Written task:
Set down again exactly the lines of the listing below that fall between the line holding "yellow mug [370,431,418,480]" and the line holding "pink mushroom [561,483,623,541]", inclusive.

Records for this exercise:
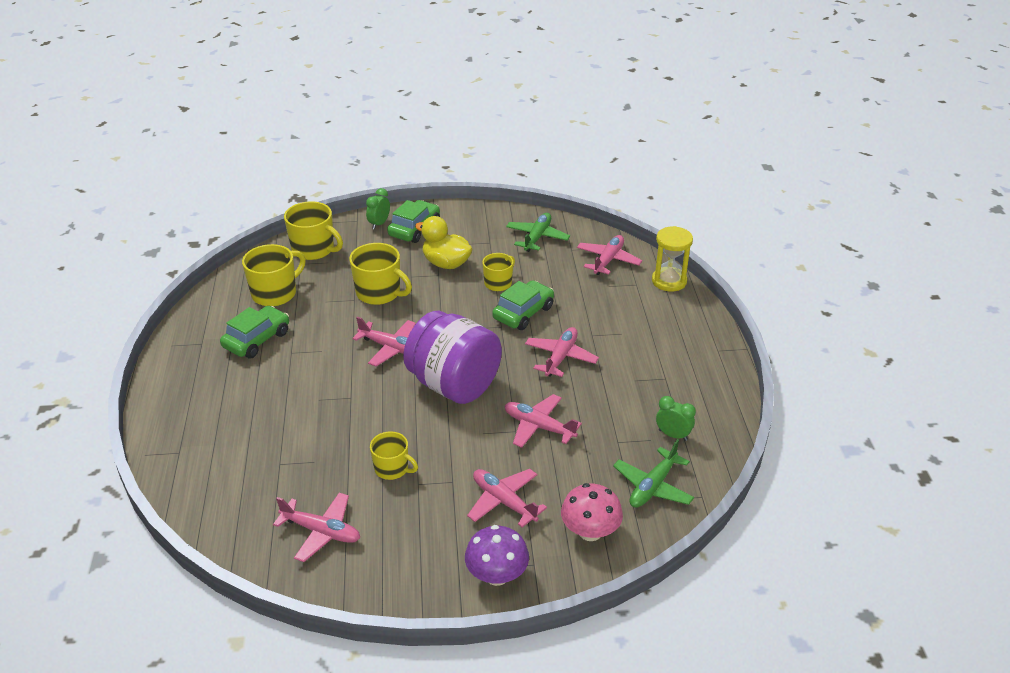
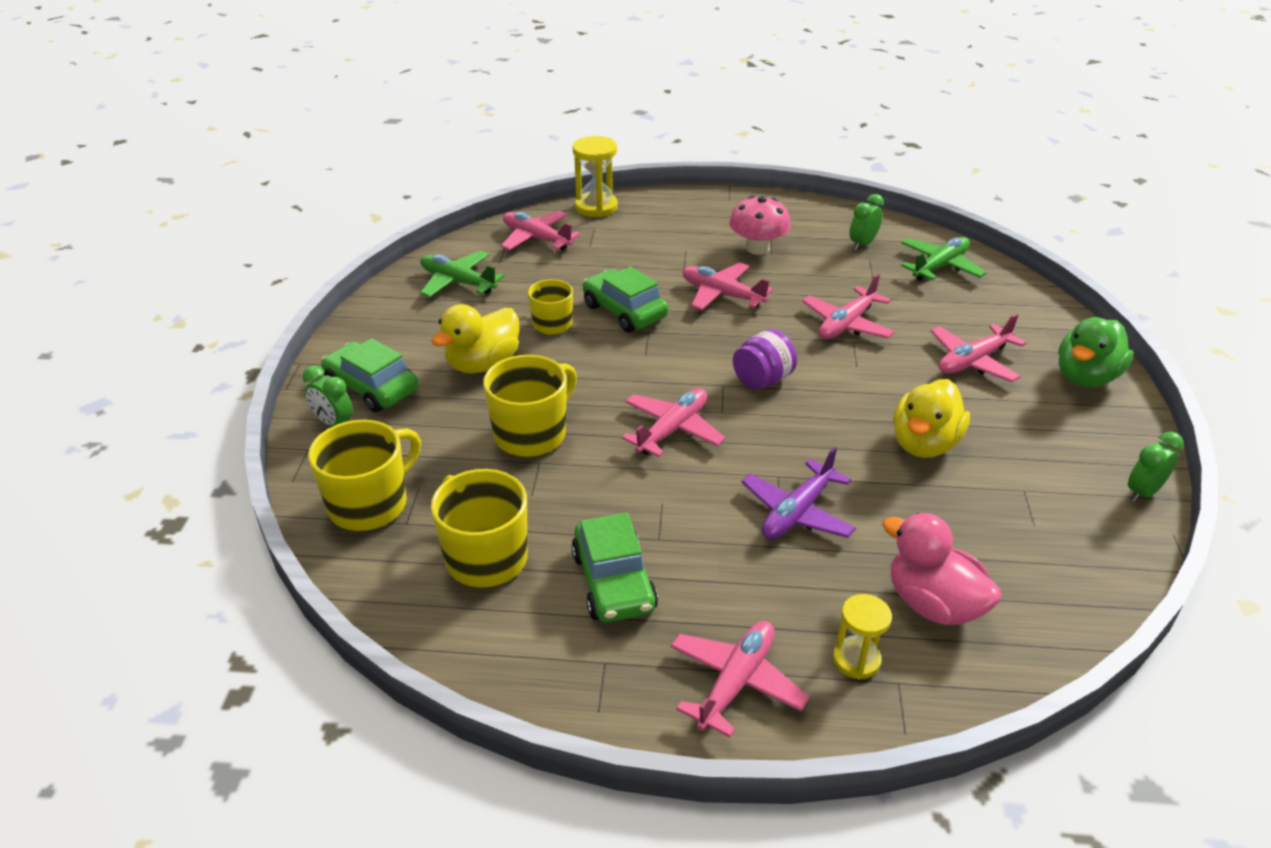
camera: 80 degrees left, 0 degrees up
green car [220,306,289,358] -> green car turned 150 degrees counterclockwise [571,513,658,622]
pink plane [273,493,360,562] -> pink plane moved to [670,621,809,737]
yellow mug [370,431,418,480] -> yellow duck [893,379,970,458]
purple jar [403,311,502,404] -> purple jar [733,329,797,389], size x0.48
purple mushroom [465,525,529,586] -> green duck [1058,317,1134,387]
pink mushroom [561,483,623,541] -> pink mushroom moved to [729,196,791,255]
green plane [613,439,694,508] -> green plane turned 90 degrees counterclockwise [901,237,987,281]
none -> purple plane [741,447,856,539]
none -> yellow hourglass [833,594,892,679]
none -> pink duck [882,513,1002,625]
none -> green clock [1128,432,1184,502]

Exercise answer:
yellow mug [370,431,418,480] -> yellow duck [893,379,970,458]
purple jar [403,311,502,404] -> purple jar [733,329,797,389], size x0.48
purple mushroom [465,525,529,586] -> green duck [1058,317,1134,387]
pink mushroom [561,483,623,541] -> pink mushroom moved to [729,196,791,255]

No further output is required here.